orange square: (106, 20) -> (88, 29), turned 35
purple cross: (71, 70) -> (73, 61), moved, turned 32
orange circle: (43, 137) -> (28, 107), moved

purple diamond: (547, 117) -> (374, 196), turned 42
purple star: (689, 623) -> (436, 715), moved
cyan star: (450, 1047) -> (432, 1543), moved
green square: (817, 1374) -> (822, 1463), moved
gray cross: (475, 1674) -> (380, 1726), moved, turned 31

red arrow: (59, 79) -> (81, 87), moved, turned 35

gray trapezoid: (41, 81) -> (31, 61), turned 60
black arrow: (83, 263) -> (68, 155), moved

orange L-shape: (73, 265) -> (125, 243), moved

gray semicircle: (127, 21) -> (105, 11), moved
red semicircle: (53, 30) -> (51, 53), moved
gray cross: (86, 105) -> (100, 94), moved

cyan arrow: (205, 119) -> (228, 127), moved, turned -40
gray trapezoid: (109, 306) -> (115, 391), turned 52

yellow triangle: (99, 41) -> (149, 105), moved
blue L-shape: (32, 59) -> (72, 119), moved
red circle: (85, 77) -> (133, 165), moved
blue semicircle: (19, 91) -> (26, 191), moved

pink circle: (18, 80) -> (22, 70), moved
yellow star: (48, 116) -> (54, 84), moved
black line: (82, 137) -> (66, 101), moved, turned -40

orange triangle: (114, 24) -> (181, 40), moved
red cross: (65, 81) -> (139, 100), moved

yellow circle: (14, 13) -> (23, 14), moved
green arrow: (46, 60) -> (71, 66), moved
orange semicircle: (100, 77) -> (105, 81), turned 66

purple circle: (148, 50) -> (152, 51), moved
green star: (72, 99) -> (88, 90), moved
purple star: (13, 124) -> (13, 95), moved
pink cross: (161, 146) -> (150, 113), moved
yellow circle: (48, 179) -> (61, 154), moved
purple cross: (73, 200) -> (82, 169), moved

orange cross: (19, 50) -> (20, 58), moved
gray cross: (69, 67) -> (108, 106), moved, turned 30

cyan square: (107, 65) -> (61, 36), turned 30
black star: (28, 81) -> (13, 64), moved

* _Work instruction_
You are asked to transcribe the complete data exactly.

* _Result for this exercise_
orange square: (106, 20) -> (88, 29), turned 35
purple cross: (71, 70) -> (73, 61), moved, turned 32
orange circle: (43, 137) -> (28, 107), moved

purple diamond: (547, 117) -> (374, 196), turned 42
purple star: (689, 623) -> (436, 715), moved
cyan star: (450, 1047) -> (432, 1543), moved
green square: (817, 1374) -> (822, 1463), moved
gray cross: (475, 1674) -> (380, 1726), moved, turned 31

red arrow: (59, 79) -> (81, 87), moved, turned 35

gray trapezoid: (41, 81) -> (31, 61), turned 60
black arrow: (83, 263) -> (68, 155), moved

orange L-shape: (73, 265) -> (125, 243), moved

gray semicircle: (127, 21) -> (105, 11), moved
red semicircle: (53, 30) -> (51, 53), moved
gray cross: (86, 105) -> (100, 94), moved

cyan arrow: (205, 119) -> (228, 127), moved, turned -40
gray trapezoid: (109, 306) -> (115, 391), turned 52

yellow triangle: (99, 41) -> (149, 105), moved
blue L-shape: (32, 59) -> (72, 119), moved
red circle: (85, 77) -> (133, 165), moved
blue semicircle: (19, 91) -> (26, 191), moved

pink circle: (18, 80) -> (22, 70), moved
yellow star: (48, 116) -> (54, 84), moved
black line: (82, 137) -> (66, 101), moved, turned -40

orange triangle: (114, 24) -> (181, 40), moved
red cross: (65, 81) -> (139, 100), moved

yellow circle: (14, 13) -> (23, 14), moved
green arrow: (46, 60) -> (71, 66), moved
orange semicircle: (100, 77) -> (105, 81), turned 66

purple circle: (148, 50) -> (152, 51), moved
green star: (72, 99) -> (88, 90), moved
purple star: (13, 124) -> (13, 95), moved
pink cross: (161, 146) -> (150, 113), moved
yellow circle: (48, 179) -> (61, 154), moved
purple cross: (73, 200) -> (82, 169), moved

orange cross: (19, 50) -> (20, 58), moved
gray cross: (69, 67) -> (108, 106), moved, turned 30

cyan square: (107, 65) -> (61, 36), turned 30
black star: (28, 81) -> (13, 64), moved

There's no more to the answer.